### [Task details]
The lines from the one containing "blue brick C4:C6" through the last line below, both ends included, must be reproduced exactly, with no pictures.

### [Given records]

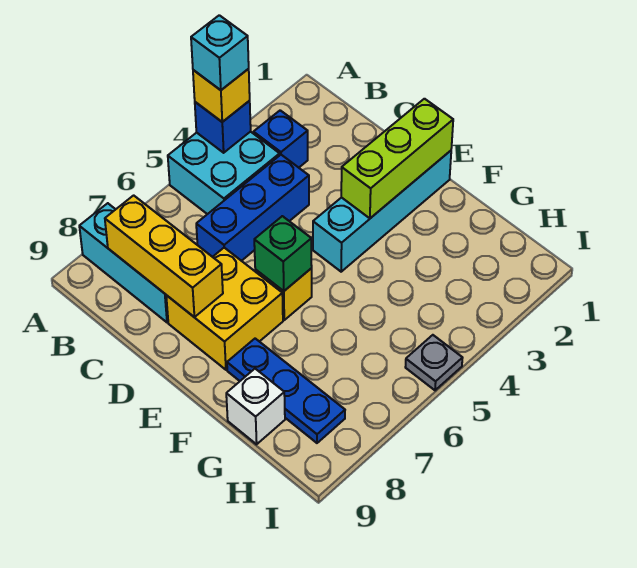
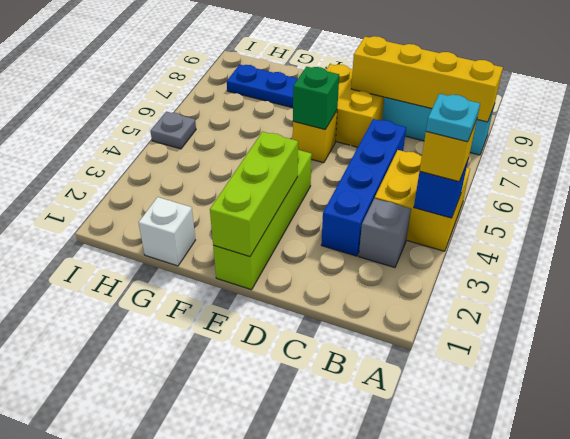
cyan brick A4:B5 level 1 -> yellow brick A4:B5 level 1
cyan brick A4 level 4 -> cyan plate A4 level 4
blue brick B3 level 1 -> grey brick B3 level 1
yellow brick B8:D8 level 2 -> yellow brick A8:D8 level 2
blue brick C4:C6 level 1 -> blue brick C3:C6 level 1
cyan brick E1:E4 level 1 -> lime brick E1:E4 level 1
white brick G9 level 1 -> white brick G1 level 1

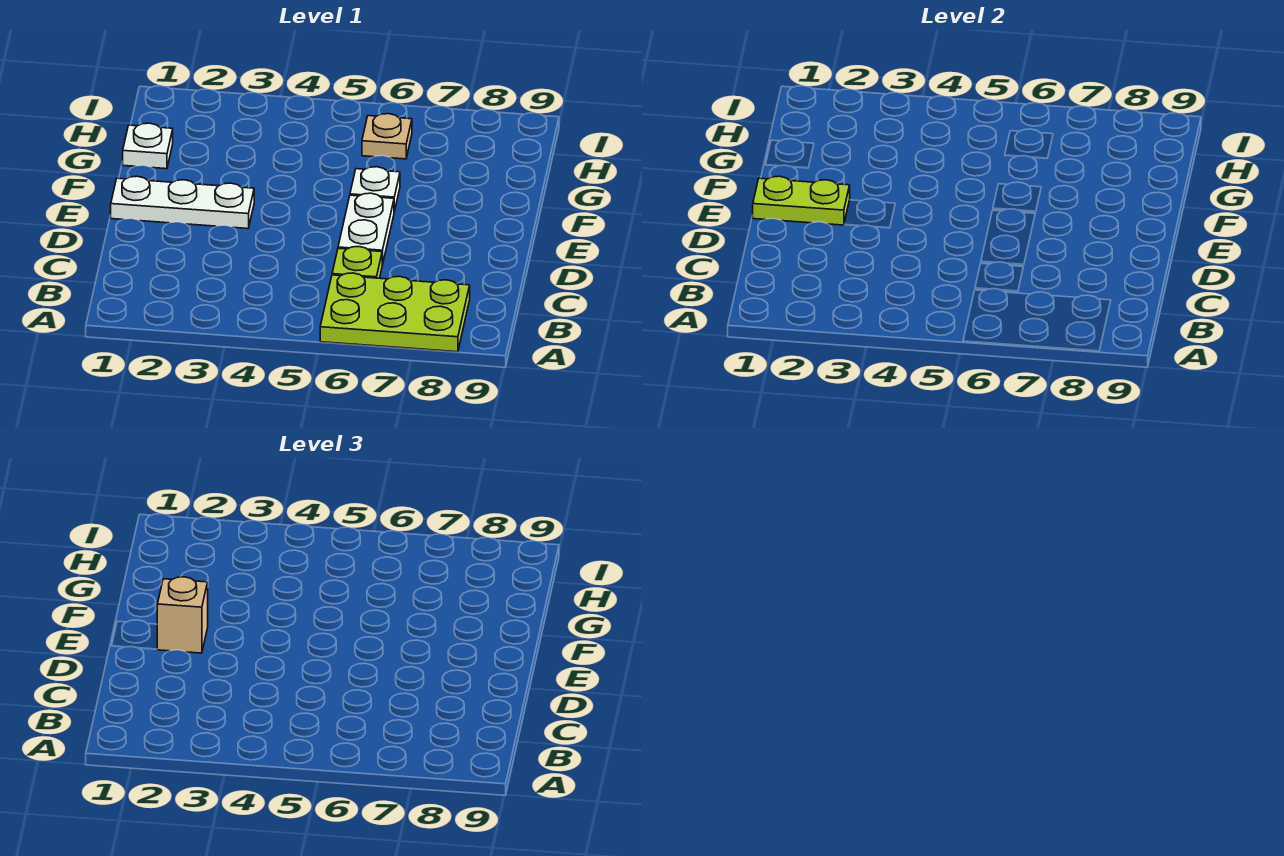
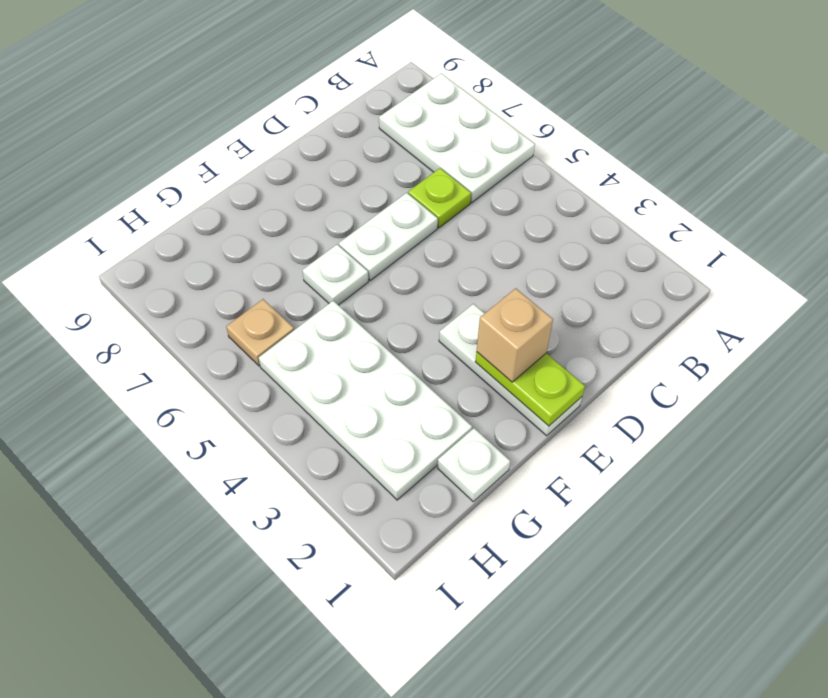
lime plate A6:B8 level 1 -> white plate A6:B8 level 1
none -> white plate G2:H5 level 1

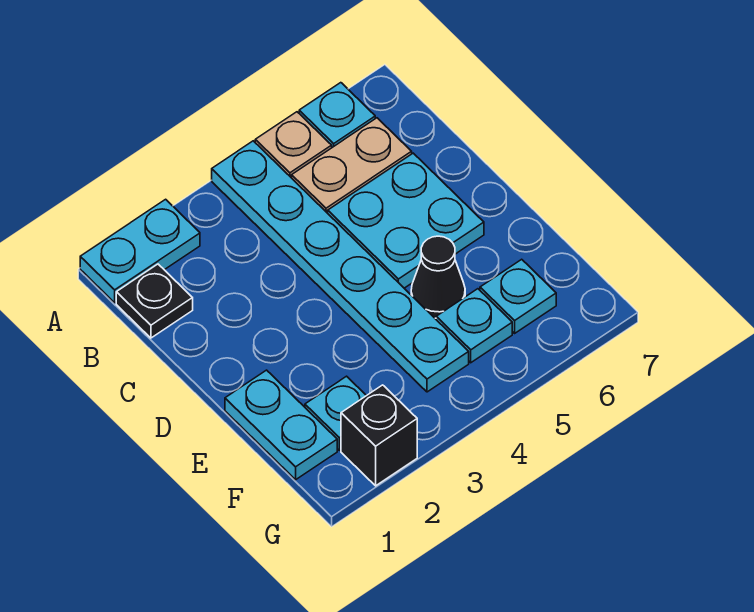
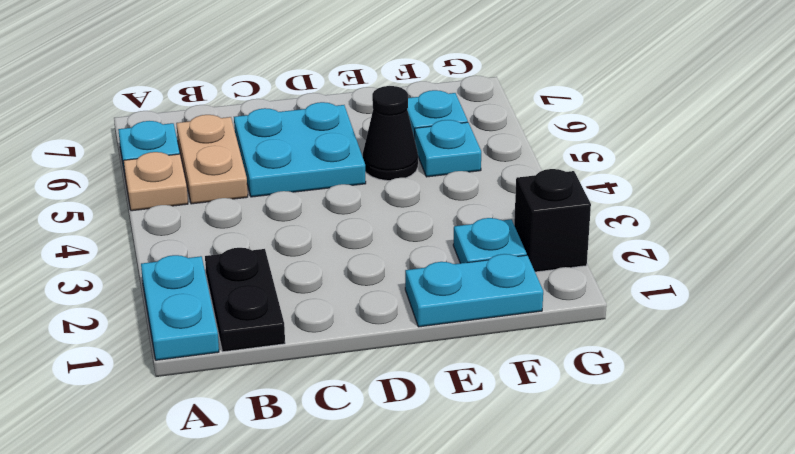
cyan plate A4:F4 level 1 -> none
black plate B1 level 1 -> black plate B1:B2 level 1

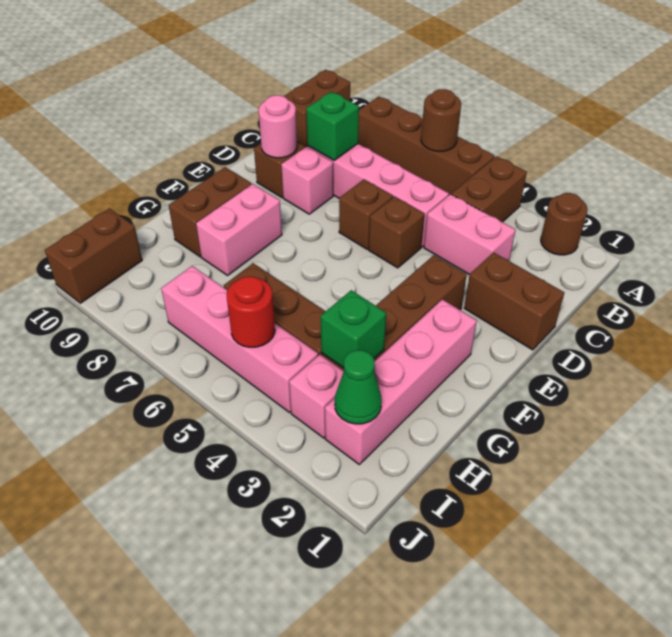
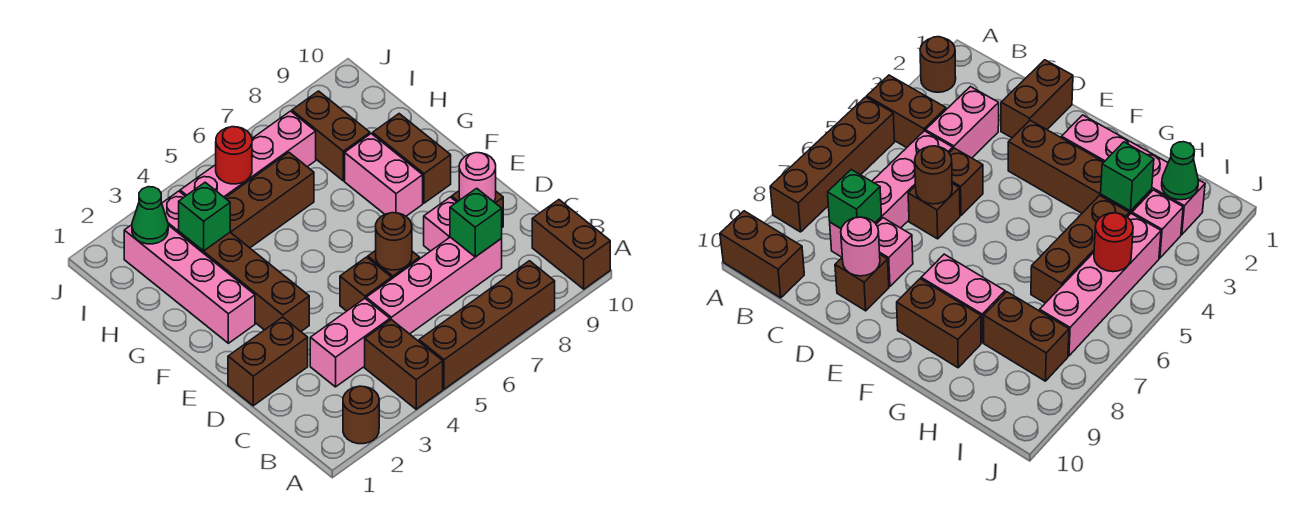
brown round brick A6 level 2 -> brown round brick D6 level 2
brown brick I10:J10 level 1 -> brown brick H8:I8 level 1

### [Result of this task]
blue brick C4:C6 level 1 -> blue brick C3:C6 level 1
cyan brick E1:E4 level 1 -> lime brick E1:E4 level 1
white brick G9 level 1 -> white brick G1 level 1

lime plate A6:B8 level 1 -> white plate A6:B8 level 1
none -> white plate G2:H5 level 1

cyan plate A4:F4 level 1 -> none
black plate B1 level 1 -> black plate B1:B2 level 1

brown round brick A6 level 2 -> brown round brick D6 level 2
brown brick I10:J10 level 1 -> brown brick H8:I8 level 1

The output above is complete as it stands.